- _HOW TO COMPLETE THIS TASK_
Show the lines below that contain the string "green".
RECORDS below:
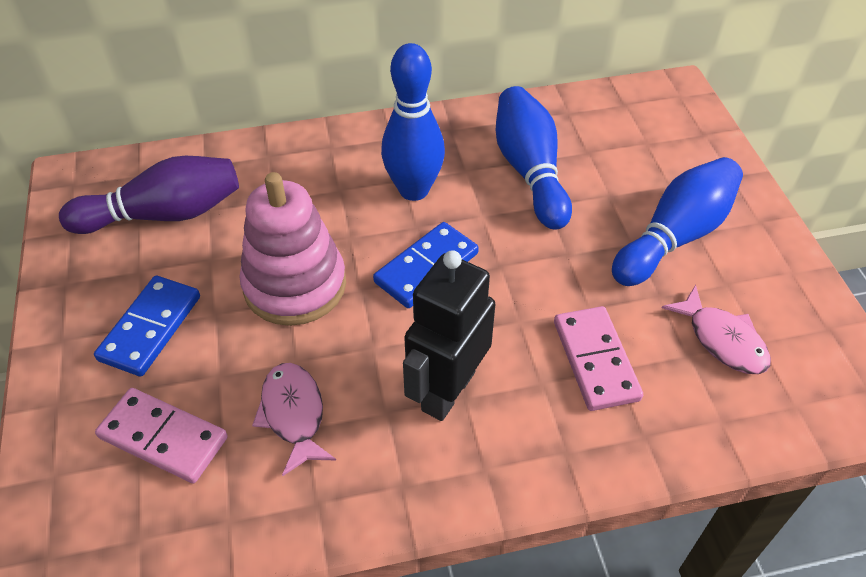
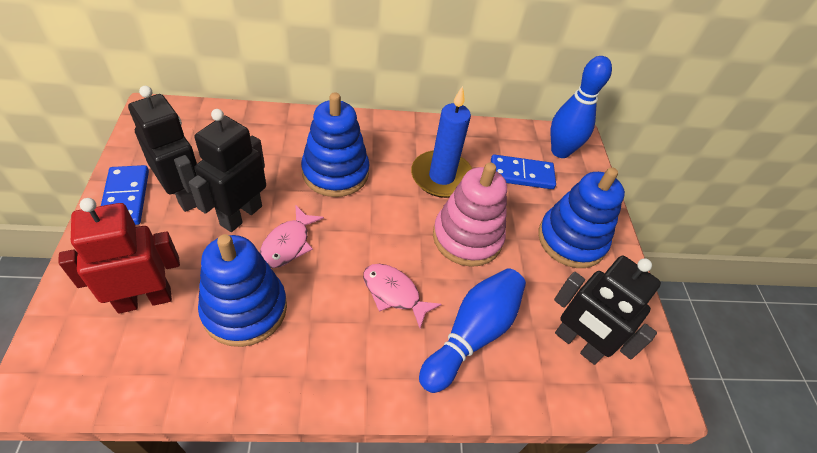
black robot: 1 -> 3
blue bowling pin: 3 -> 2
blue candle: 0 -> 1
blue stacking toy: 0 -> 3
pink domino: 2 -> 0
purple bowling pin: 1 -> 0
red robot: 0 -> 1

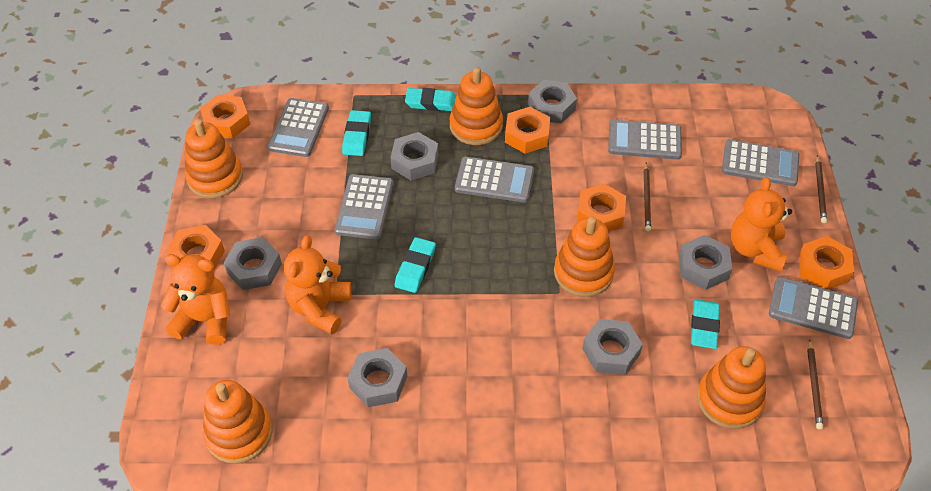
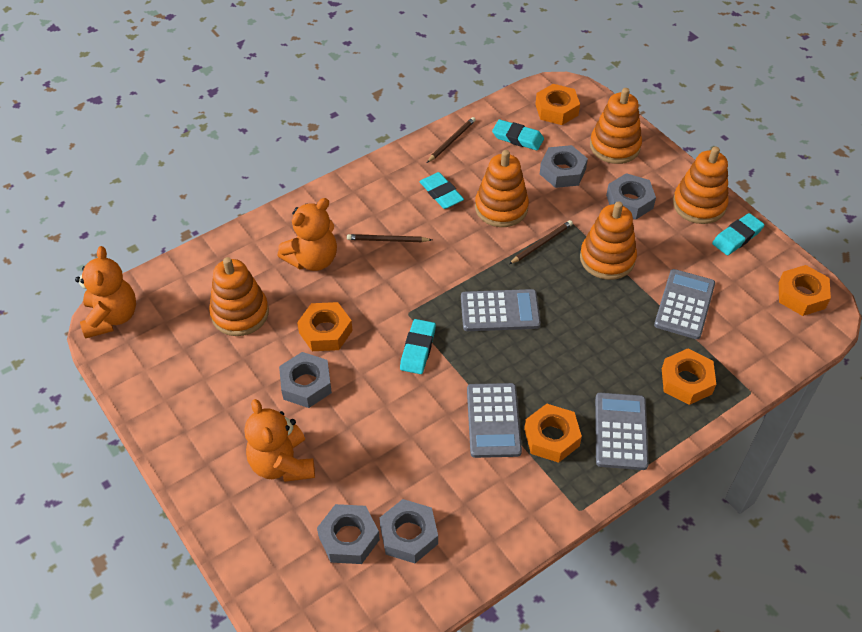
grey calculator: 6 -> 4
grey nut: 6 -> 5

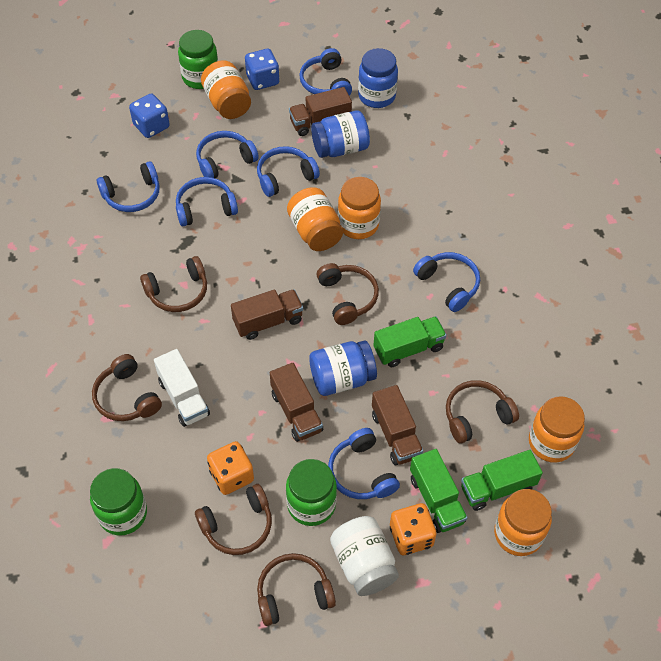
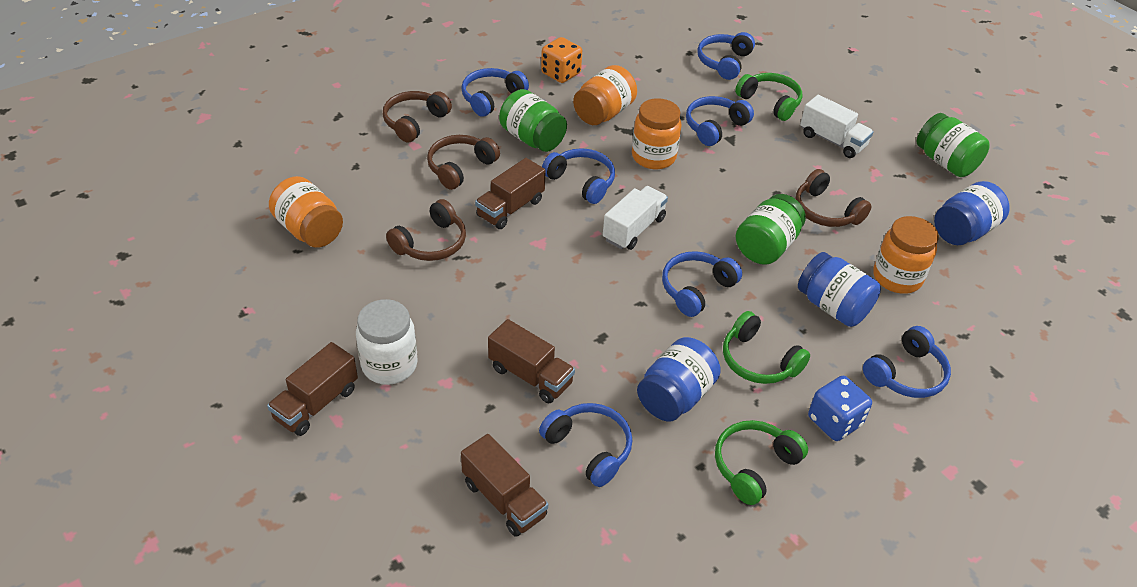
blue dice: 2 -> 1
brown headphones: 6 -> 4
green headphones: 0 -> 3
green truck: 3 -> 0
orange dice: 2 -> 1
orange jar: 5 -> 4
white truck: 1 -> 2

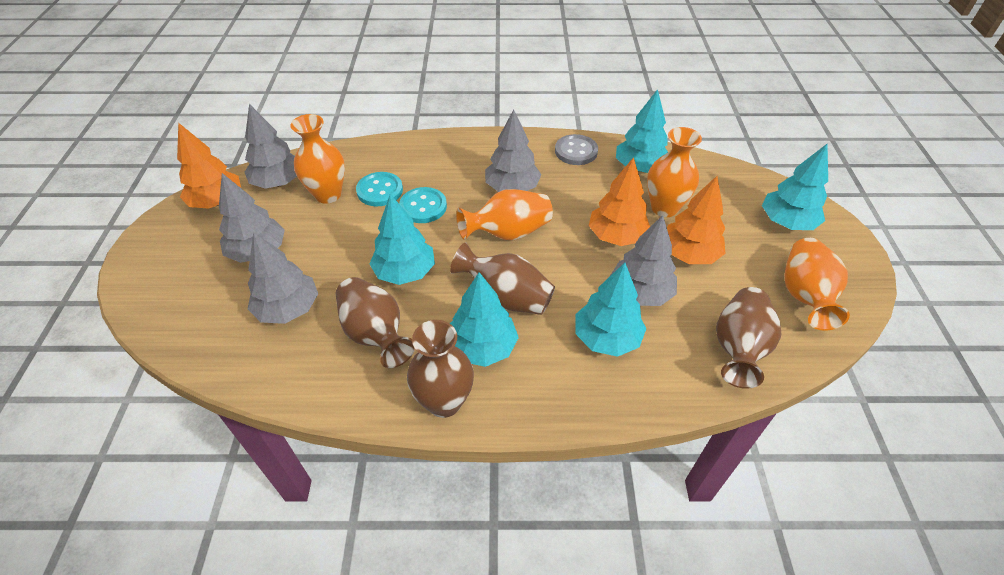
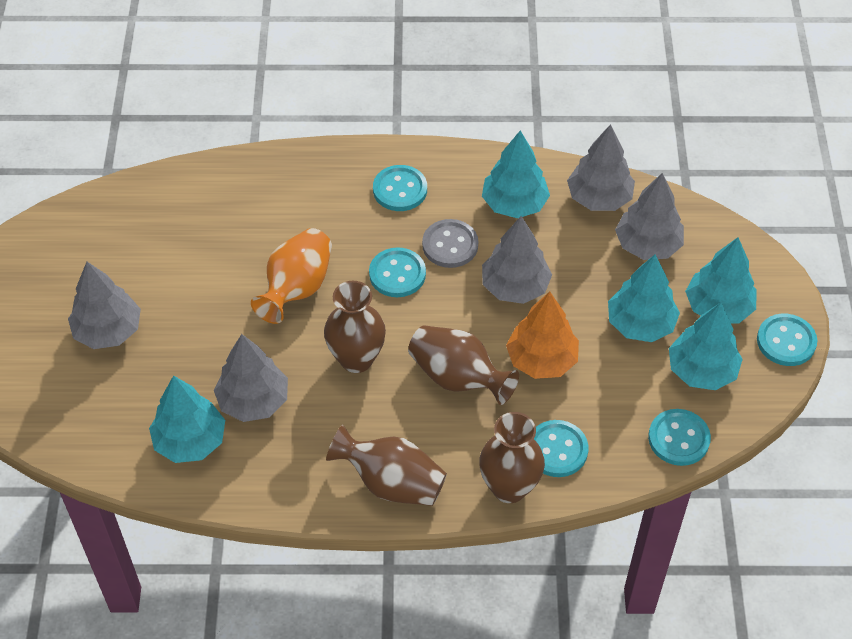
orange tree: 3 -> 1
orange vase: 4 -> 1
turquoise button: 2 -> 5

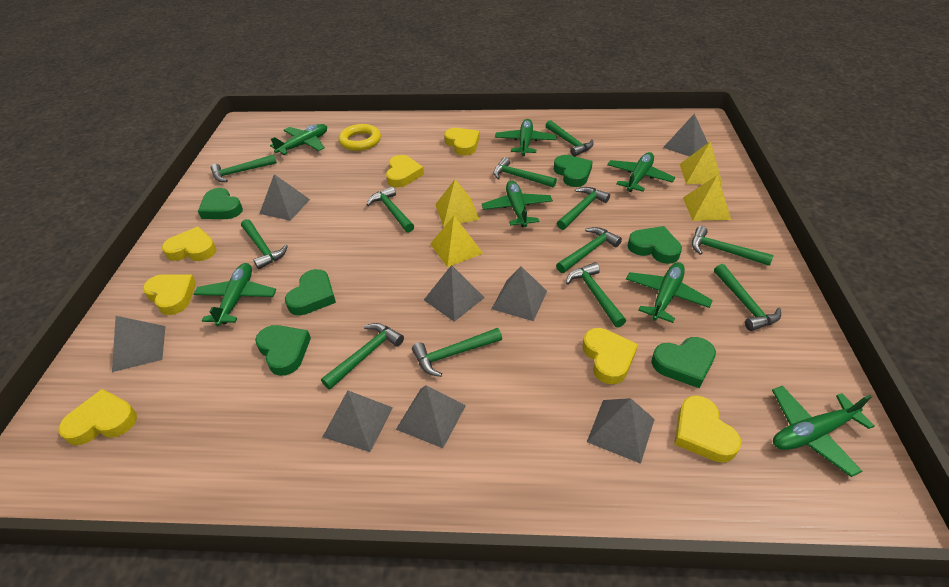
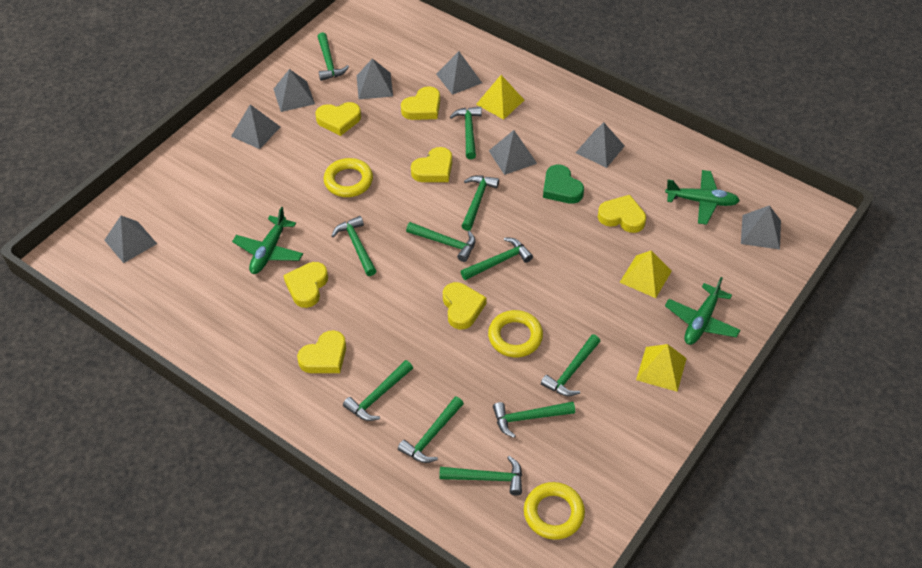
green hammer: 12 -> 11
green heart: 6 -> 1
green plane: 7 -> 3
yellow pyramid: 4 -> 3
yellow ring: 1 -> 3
End of RECORDS.
- _WRITTEN SOLUTION_
green headphones: 0 -> 3
green truck: 3 -> 0
green hammer: 12 -> 11
green heart: 6 -> 1
green plane: 7 -> 3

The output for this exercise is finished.